Task to complete:
Reply with only a number, the count of lines in the listing that include the word "tile".
------ Exercise data ------
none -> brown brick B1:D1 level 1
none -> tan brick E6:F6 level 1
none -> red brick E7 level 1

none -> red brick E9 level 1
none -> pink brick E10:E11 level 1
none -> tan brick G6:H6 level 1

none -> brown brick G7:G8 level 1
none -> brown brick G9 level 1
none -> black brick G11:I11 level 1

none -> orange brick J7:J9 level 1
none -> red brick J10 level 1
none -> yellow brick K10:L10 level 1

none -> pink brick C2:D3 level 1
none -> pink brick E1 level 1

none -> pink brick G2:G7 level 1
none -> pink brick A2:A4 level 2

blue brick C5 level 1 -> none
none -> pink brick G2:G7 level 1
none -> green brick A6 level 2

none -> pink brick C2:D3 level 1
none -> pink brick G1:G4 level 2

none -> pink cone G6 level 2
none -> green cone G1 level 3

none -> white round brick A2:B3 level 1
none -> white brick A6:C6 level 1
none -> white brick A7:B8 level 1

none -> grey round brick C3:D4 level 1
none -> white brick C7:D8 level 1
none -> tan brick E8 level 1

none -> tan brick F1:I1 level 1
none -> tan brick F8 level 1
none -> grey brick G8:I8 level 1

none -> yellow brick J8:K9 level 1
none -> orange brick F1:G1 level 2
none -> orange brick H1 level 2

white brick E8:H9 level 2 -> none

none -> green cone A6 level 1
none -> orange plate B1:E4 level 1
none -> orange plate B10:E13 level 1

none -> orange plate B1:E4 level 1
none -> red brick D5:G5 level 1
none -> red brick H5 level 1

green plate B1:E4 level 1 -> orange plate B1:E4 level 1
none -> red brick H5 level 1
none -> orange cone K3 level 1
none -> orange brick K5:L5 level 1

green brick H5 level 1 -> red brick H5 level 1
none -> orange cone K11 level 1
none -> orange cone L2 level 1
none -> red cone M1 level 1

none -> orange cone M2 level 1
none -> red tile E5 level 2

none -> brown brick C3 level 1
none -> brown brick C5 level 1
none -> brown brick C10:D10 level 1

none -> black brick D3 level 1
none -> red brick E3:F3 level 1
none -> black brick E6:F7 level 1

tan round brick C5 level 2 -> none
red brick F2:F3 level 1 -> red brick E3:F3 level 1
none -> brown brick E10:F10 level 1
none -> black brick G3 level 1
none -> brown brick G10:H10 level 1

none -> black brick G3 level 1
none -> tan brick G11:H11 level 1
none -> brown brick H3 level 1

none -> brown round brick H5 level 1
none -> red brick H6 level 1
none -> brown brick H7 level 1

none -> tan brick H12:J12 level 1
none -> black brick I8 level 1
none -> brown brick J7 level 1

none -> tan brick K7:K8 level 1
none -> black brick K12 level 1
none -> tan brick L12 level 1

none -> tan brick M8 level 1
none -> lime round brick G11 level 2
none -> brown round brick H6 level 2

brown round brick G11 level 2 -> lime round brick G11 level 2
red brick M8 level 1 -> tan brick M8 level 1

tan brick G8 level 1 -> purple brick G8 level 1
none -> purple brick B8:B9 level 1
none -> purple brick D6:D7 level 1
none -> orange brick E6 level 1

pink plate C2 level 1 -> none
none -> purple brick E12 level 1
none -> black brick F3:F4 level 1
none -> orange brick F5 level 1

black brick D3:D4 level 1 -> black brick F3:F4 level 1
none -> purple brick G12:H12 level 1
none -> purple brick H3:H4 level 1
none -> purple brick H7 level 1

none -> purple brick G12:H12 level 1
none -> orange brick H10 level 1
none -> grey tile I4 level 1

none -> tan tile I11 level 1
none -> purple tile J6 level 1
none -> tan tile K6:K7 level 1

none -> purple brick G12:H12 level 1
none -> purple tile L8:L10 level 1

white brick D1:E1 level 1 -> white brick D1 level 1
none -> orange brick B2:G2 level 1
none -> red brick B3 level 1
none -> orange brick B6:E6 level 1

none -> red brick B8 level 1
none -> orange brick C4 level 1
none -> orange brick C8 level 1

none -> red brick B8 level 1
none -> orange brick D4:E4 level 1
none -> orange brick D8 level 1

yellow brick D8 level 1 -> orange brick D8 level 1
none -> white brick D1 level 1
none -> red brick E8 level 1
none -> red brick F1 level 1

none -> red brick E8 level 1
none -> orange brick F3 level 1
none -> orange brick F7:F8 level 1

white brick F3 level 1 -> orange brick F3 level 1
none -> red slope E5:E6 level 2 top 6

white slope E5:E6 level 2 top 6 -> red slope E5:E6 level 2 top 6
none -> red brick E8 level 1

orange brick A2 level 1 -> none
------
Completed exercise:
6